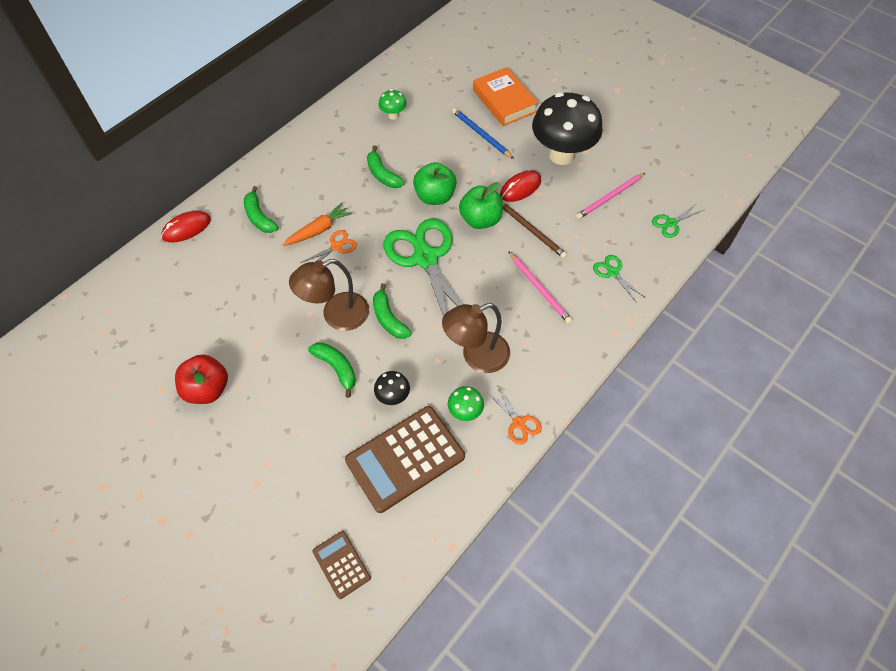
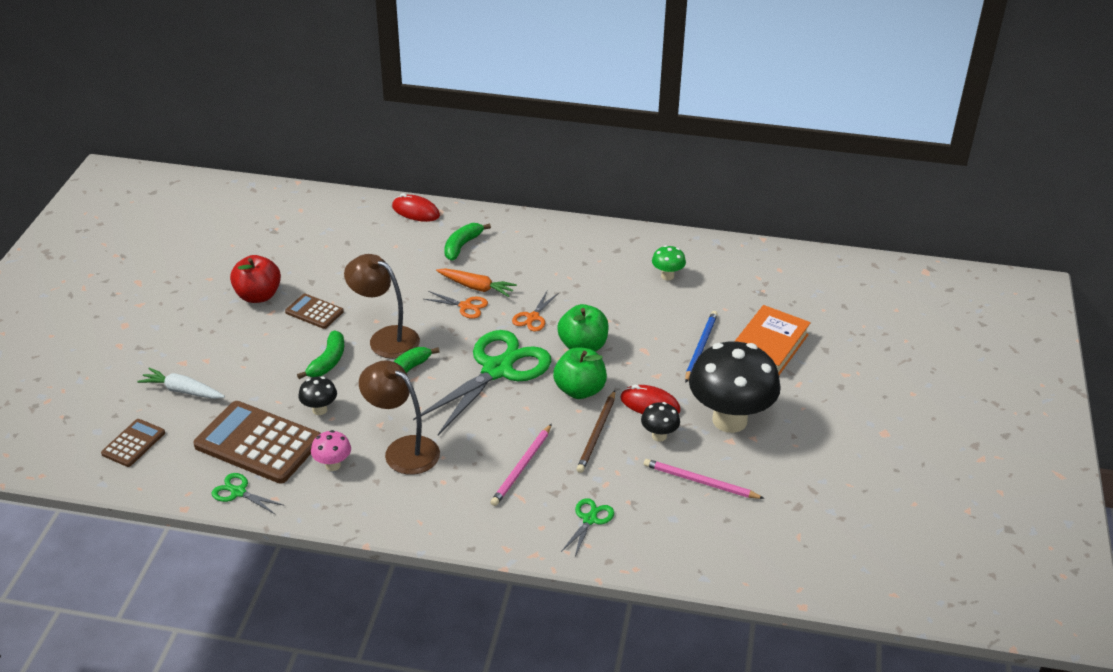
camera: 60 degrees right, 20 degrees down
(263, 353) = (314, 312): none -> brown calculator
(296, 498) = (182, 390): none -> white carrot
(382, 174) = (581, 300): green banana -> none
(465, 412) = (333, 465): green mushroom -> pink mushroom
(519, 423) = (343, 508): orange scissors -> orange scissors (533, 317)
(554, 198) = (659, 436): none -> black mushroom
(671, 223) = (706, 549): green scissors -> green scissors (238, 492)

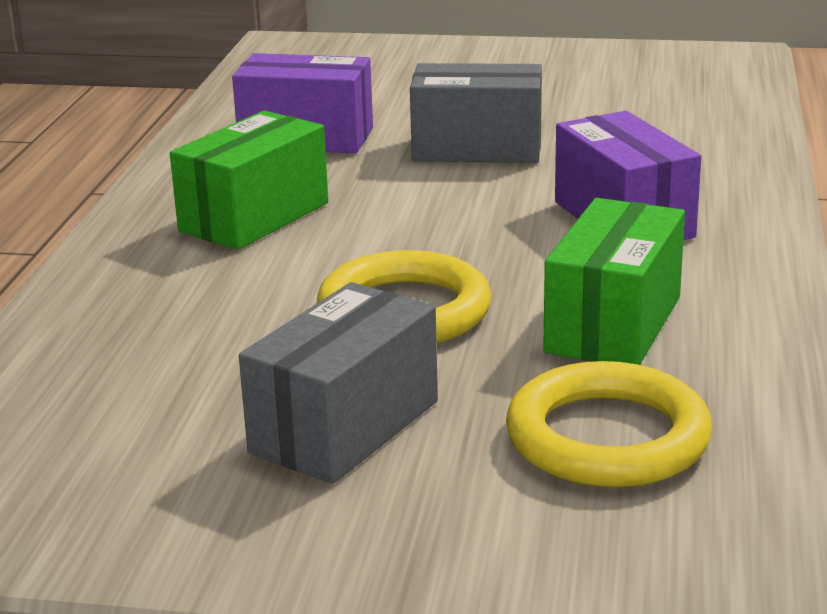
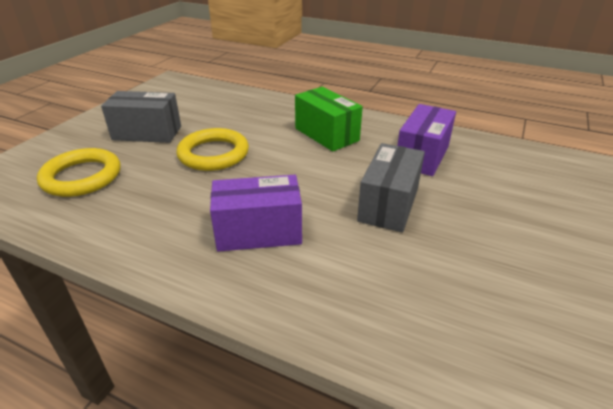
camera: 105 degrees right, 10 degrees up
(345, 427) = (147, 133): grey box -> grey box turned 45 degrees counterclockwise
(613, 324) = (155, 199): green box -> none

——————

ASSIGNMENT:
Only the pictures are to be left out, and all of the data must otherwise be transcribed exactly.

ANSWER SPACE:
camera: 60 degrees right, 20 degrees down
(263, 353) = (314, 312): none -> brown calculator
(296, 498) = (182, 390): none -> white carrot
(382, 174) = (581, 300): green banana -> none
(465, 412) = (333, 465): green mushroom -> pink mushroom
(519, 423) = (343, 508): orange scissors -> orange scissors (533, 317)
(554, 198) = (659, 436): none -> black mushroom
(671, 223) = (706, 549): green scissors -> green scissors (238, 492)

camera: 105 degrees right, 10 degrees up
(345, 427) = (147, 133): grey box -> grey box turned 45 degrees counterclockwise
(613, 324) = (155, 199): green box -> none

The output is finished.